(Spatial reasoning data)
Segment Open

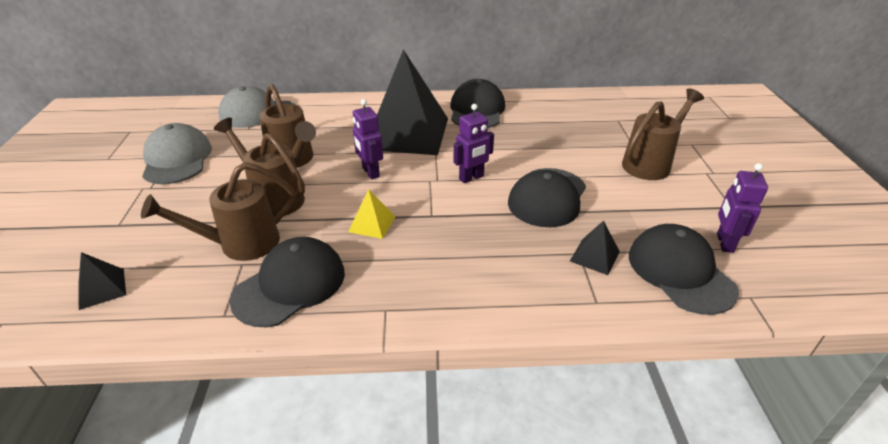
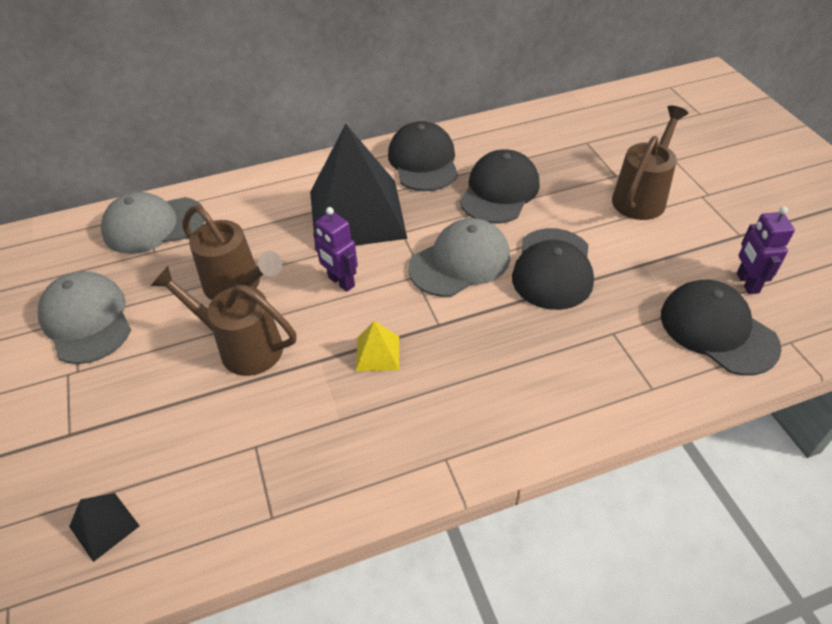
camera: 15 degrees left, 10 degrees up
(240, 244) = (238, 421): brown watering can -> none
(290, 285) = (326, 458): black cap -> black cap (499, 191)
(471, 178) = (460, 262): purple robot -> grey cap
(595, 256) = (629, 333): black pyramid -> none

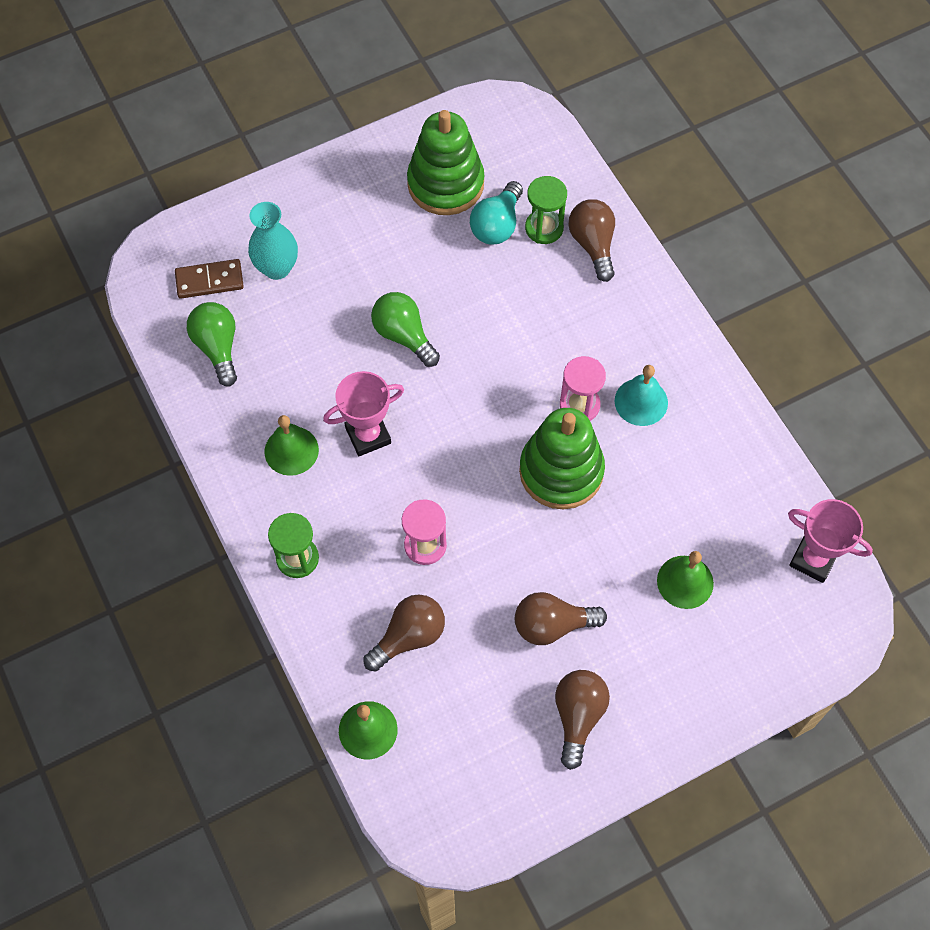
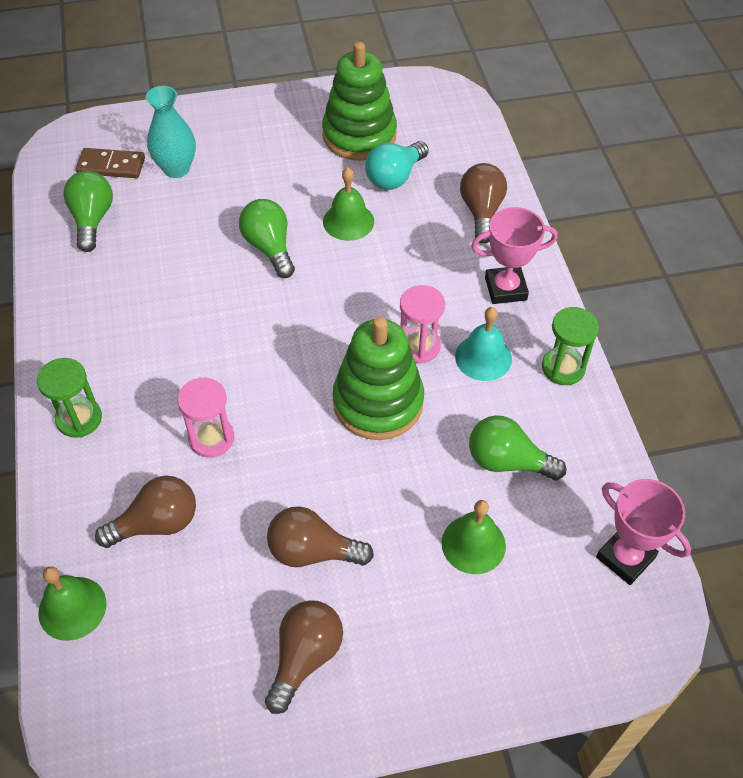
camera: 15 degrees right, 10 degrees down
(291, 450) = (119, 320): green bell -> green bell (348, 221)
(368, 435) = (198, 325): pink trophy -> pink trophy (505, 289)
(544, 228) = (438, 189): green hourglass -> green hourglass (563, 368)
(691, 498) = (507, 461): none -> green light bulb

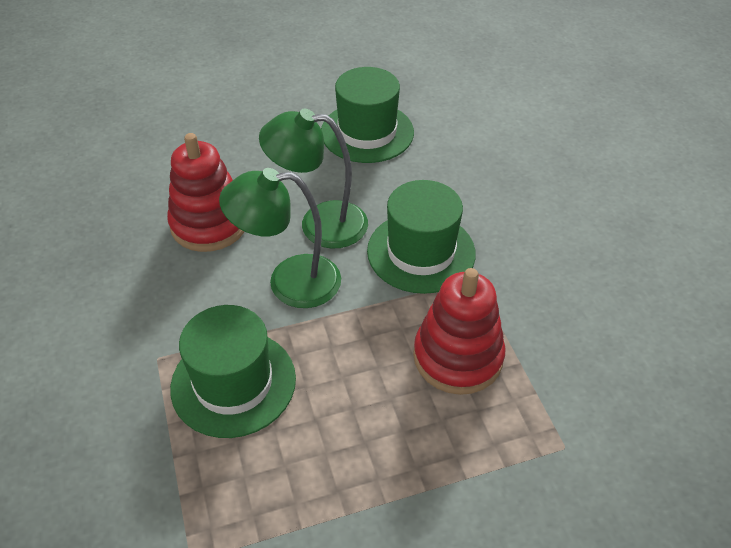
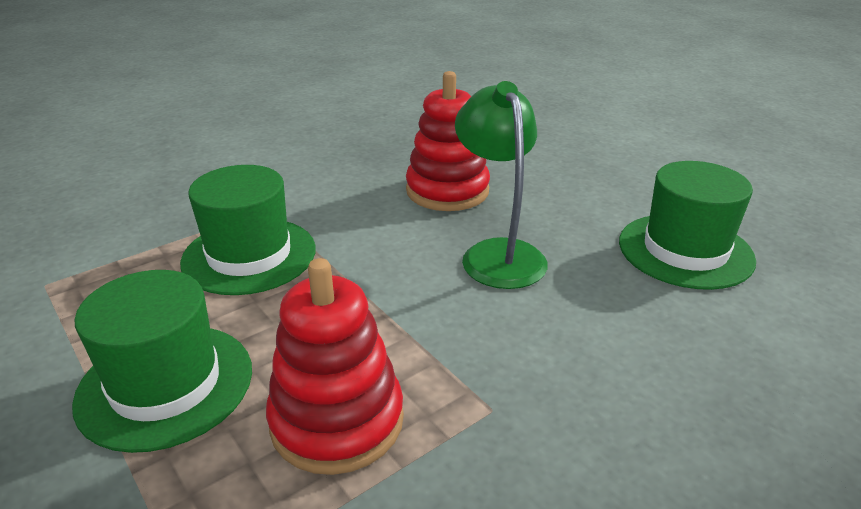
camera: 70 degrees right, 15 degrees down
(289, 282) = (397, 255): green lamp -> none
(421, 252) = (508, 343): green hat -> green hat (165, 384)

Segment Closed

**Exercise:** Skip the pictures. Restate exactly the lines from the start of the entries through the line containing "camera: 70 degrees right, 15 degrees down", both ends included.

**Written answer:**
camera: 15 degrees left, 10 degrees up
(240, 244) = (238, 421): brown watering can -> none
(290, 285) = (326, 458): black cap -> black cap (499, 191)
(471, 178) = (460, 262): purple robot -> grey cap
(595, 256) = (629, 333): black pyramid -> none

camera: 15 degrees right, 10 degrees down
(291, 450) = (119, 320): green bell -> green bell (348, 221)
(368, 435) = (198, 325): pink trophy -> pink trophy (505, 289)
(544, 228) = (438, 189): green hourglass -> green hourglass (563, 368)
(691, 498) = (507, 461): none -> green light bulb

camera: 70 degrees right, 15 degrees down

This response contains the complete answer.